GIVEN INFORMATION ::
= Beginning of Section =

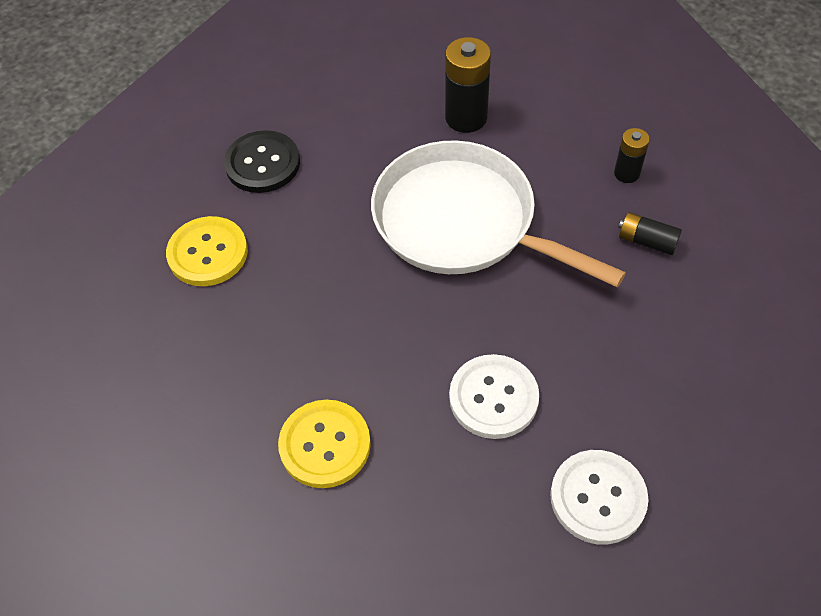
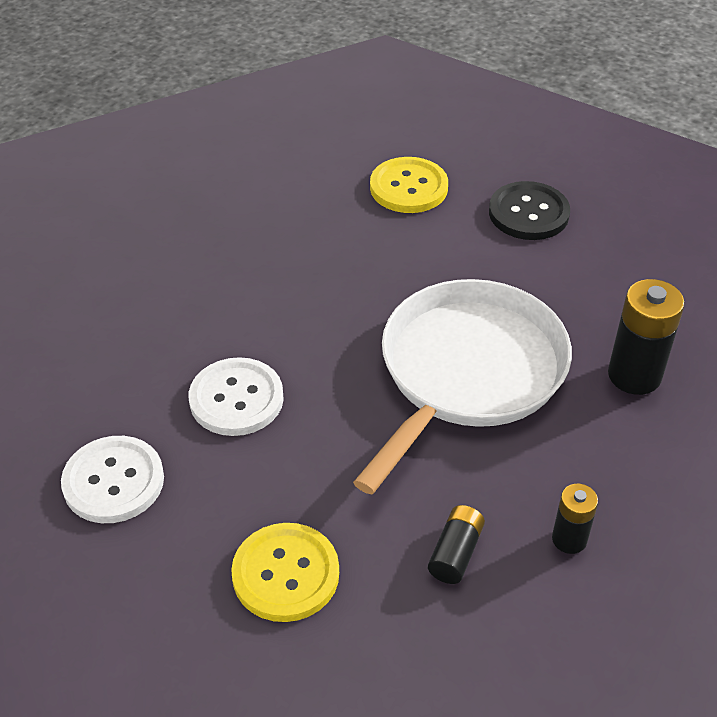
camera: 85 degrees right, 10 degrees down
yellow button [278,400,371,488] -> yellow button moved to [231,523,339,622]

= End of Section =
= Beginning of Section =

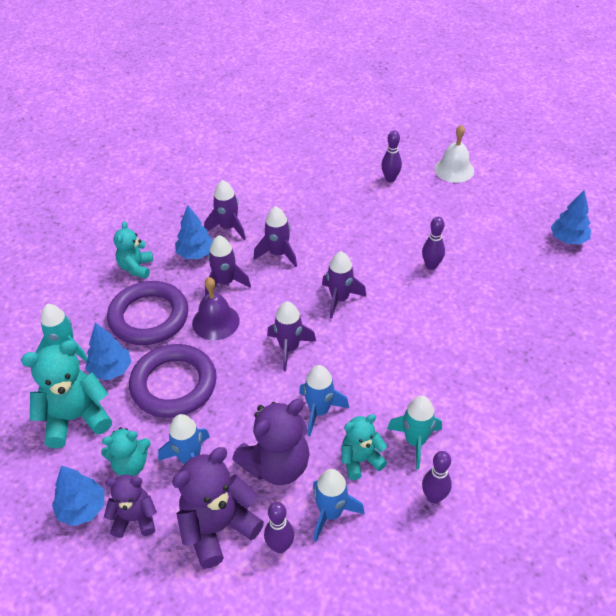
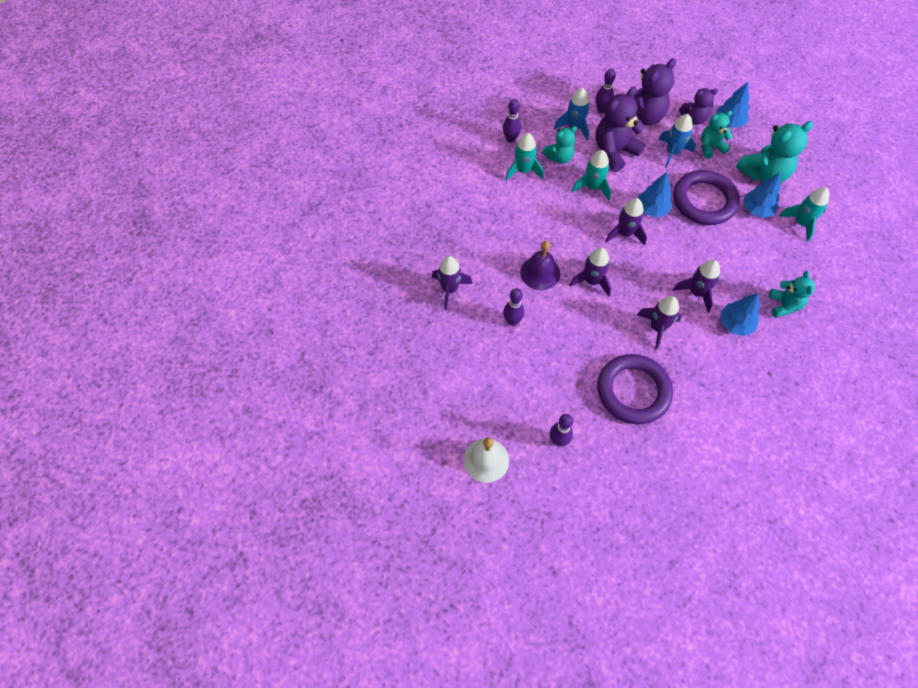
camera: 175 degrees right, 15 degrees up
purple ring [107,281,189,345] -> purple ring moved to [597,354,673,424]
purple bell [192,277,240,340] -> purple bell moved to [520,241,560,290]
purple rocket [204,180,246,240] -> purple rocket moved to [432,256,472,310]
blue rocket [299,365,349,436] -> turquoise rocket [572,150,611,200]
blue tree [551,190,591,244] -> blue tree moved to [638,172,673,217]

= End of Section =
= Beginning of Section =

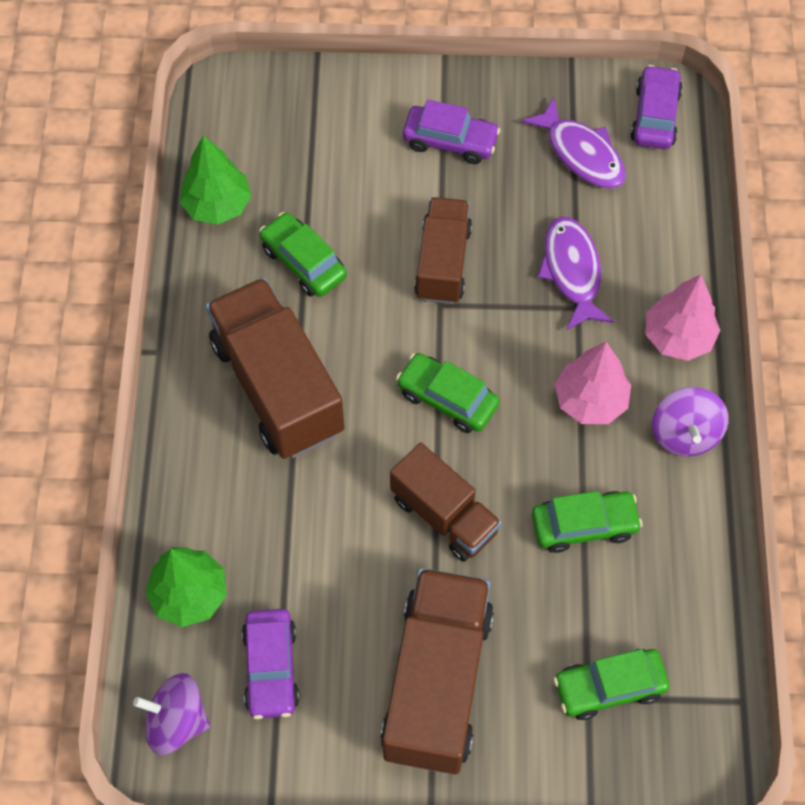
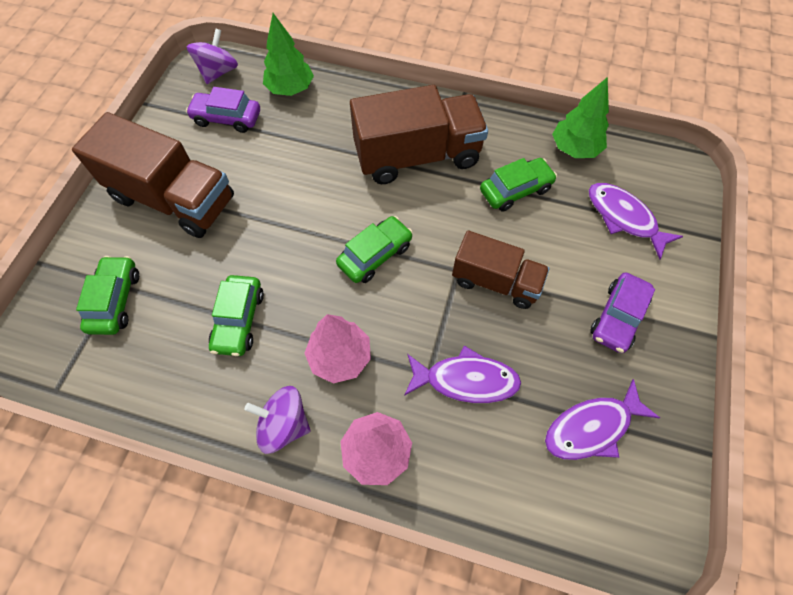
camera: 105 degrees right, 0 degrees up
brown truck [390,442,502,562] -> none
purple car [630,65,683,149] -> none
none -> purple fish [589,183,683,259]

= End of Section =

DESCRIPTION OF THE TASK ::
Where a line above contains the string "blue", copy that line.

RESPONSE FOR THIS EXERCISE ::
blue rocket [299,365,349,436] -> turquoise rocket [572,150,611,200]
blue tree [551,190,591,244] -> blue tree moved to [638,172,673,217]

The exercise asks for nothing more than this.